▶ **What is being asked**:
Each entry needs to be reproduced exactly as it is.

▶ **Record excerpts**:
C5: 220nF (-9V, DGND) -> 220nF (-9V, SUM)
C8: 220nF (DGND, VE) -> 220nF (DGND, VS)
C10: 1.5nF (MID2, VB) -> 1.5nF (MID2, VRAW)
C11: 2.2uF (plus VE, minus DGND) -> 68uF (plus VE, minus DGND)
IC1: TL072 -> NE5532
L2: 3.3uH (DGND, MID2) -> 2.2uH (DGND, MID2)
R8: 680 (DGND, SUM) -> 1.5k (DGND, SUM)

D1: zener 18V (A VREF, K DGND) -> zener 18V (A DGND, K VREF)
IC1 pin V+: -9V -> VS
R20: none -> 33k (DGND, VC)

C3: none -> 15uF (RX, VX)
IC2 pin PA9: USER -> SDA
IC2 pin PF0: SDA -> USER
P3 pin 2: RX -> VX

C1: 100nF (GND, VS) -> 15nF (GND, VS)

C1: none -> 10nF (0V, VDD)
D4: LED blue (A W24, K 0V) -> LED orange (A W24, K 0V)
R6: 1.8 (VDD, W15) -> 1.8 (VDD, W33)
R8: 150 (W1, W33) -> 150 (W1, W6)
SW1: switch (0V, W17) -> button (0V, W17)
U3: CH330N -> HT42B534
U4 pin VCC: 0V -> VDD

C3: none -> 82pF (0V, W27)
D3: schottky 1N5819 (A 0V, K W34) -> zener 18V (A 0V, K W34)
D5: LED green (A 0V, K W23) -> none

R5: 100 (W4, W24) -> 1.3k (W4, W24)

▶ **Answer to this problem**:
C5: 220nF (-9V, DGND) -> 220nF (-9V, SUM)
C8: 220nF (DGND, VE) -> 220nF (DGND, VS)
C10: 1.5nF (MID2, VB) -> 1.5nF (MID2, VRAW)
C11: 2.2uF (plus VE, minus DGND) -> 68uF (plus VE, minus DGND)
IC1: TL072 -> NE5532
L2: 3.3uH (DGND, MID2) -> 2.2uH (DGND, MID2)
R8: 680 (DGND, SUM) -> 1.5k (DGND, SUM)

D1: zener 18V (A VREF, K DGND) -> zener 18V (A DGND, K VREF)
IC1 pin V+: -9V -> VS
R20: none -> 33k (DGND, VC)

C3: none -> 15uF (RX, VX)
IC2 pin PA9: USER -> SDA
IC2 pin PF0: SDA -> USER
P3 pin 2: RX -> VX

C1: 100nF (GND, VS) -> 15nF (GND, VS)

C1: none -> 10nF (0V, VDD)
D4: LED blue (A W24, K 0V) -> LED orange (A W24, K 0V)
R6: 1.8 (VDD, W15) -> 1.8 (VDD, W33)
R8: 150 (W1, W33) -> 150 (W1, W6)
SW1: switch (0V, W17) -> button (0V, W17)
U3: CH330N -> HT42B534
U4 pin VCC: 0V -> VDD

C3: none -> 82pF (0V, W27)
D3: schottky 1N5819 (A 0V, K W34) -> zener 18V (A 0V, K W34)
D5: LED green (A 0V, K W23) -> none

R5: 100 (W4, W24) -> 1.3k (W4, W24)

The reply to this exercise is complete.